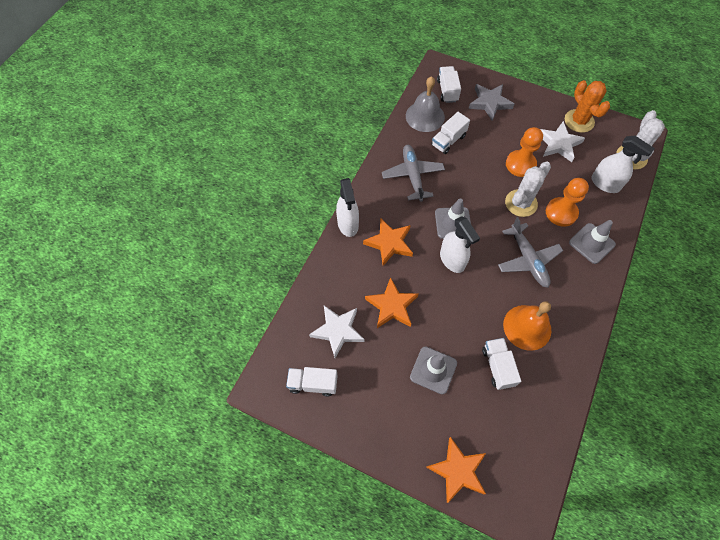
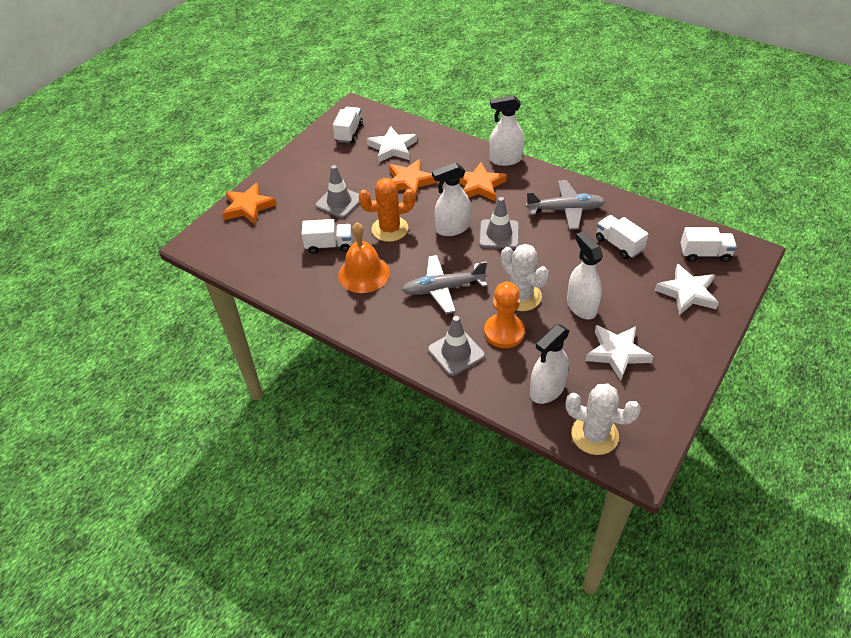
camera: 100 degrees right, 15 degrees down
grey bell [406,76,445,132] -> none
grey star [469,84,514,121] -> white star [655,264,719,315]
orange pawn [506,127,543,177] -> white spray bottle [567,231,603,319]
orange cactus [565,80,610,133] -> orange cactus moved to [358,178,415,242]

☆ ☆ ☆ ☆

TO DO: Would you please set down the listing above exactly, minus its images?

EXERCISE RESULT:
camera: 100 degrees right, 15 degrees down
grey bell [406,76,445,132] -> none
grey star [469,84,514,121] -> white star [655,264,719,315]
orange pawn [506,127,543,177] -> white spray bottle [567,231,603,319]
orange cactus [565,80,610,133] -> orange cactus moved to [358,178,415,242]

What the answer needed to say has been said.